== Segment start ==

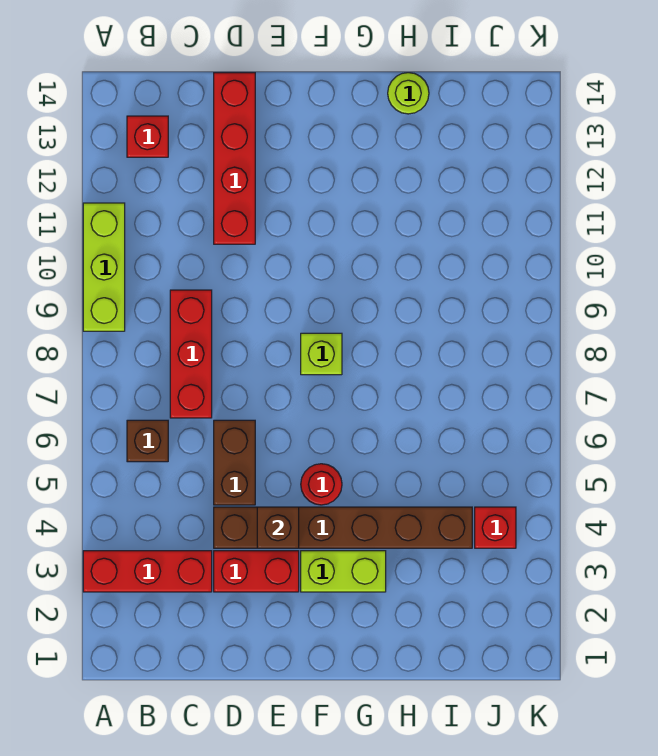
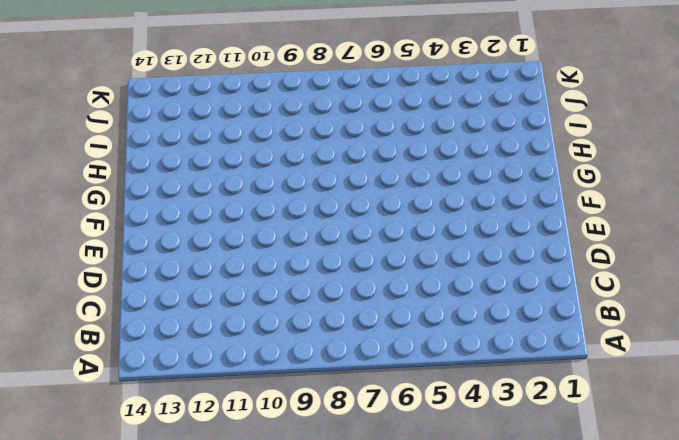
none -> red brick A3:C3 level 1
none -> lime brick A9:A11 level 1
none -> brown brick B6 level 1

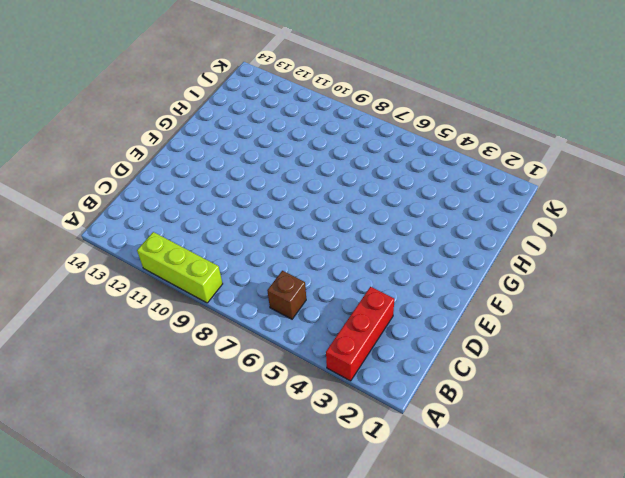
none -> red brick B13 level 1
none -> red brick C7:C9 level 1
none -> red brick D3:E3 level 1

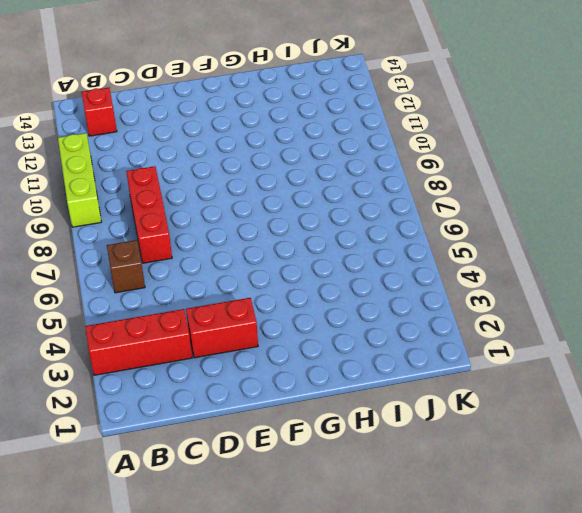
none -> brown brick D4:I4 level 1
none -> brown brick D5:D6 level 1
none -> red brick D11:D14 level 1

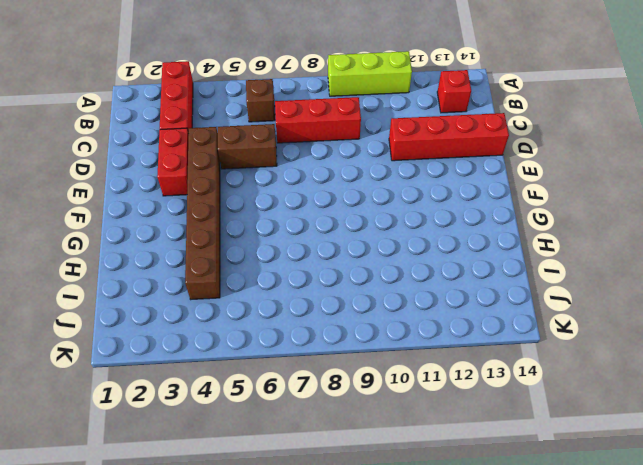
none -> lime brick F3:G3 level 1
none -> red round brick F5 level 1
none -> lime brick F8 level 1

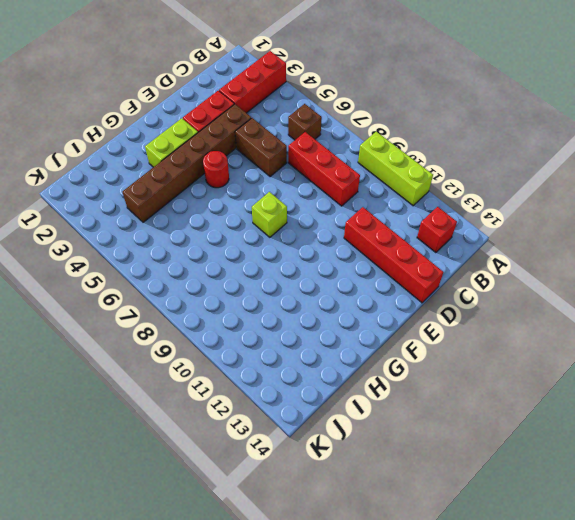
none -> lime round brick H14 level 1
none -> red brick J4 level 1
none -> brown brick E4 level 2

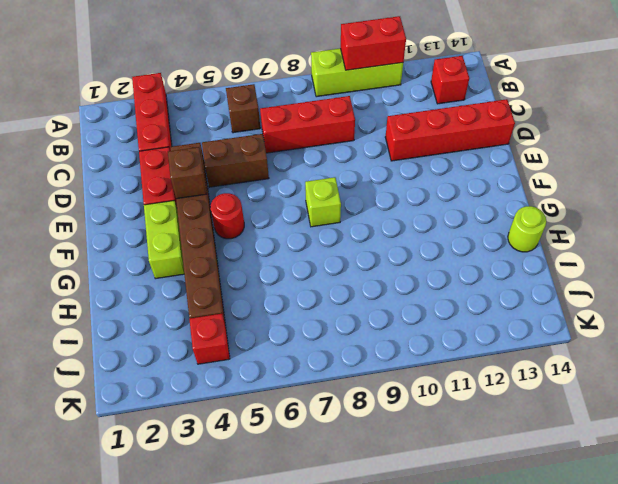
red brick A10:A11 level 2 -> none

== Segment end ==

Aim of the exercise:
Each line of the data above is to be output exactly; the pictures are not to appear.

Reply to the exercise:
none -> red brick A3:C3 level 1
none -> lime brick A9:A11 level 1
none -> brown brick B6 level 1

none -> red brick B13 level 1
none -> red brick C7:C9 level 1
none -> red brick D3:E3 level 1

none -> brown brick D4:I4 level 1
none -> brown brick D5:D6 level 1
none -> red brick D11:D14 level 1

none -> lime brick F3:G3 level 1
none -> red round brick F5 level 1
none -> lime brick F8 level 1

none -> lime round brick H14 level 1
none -> red brick J4 level 1
none -> brown brick E4 level 2

red brick A10:A11 level 2 -> none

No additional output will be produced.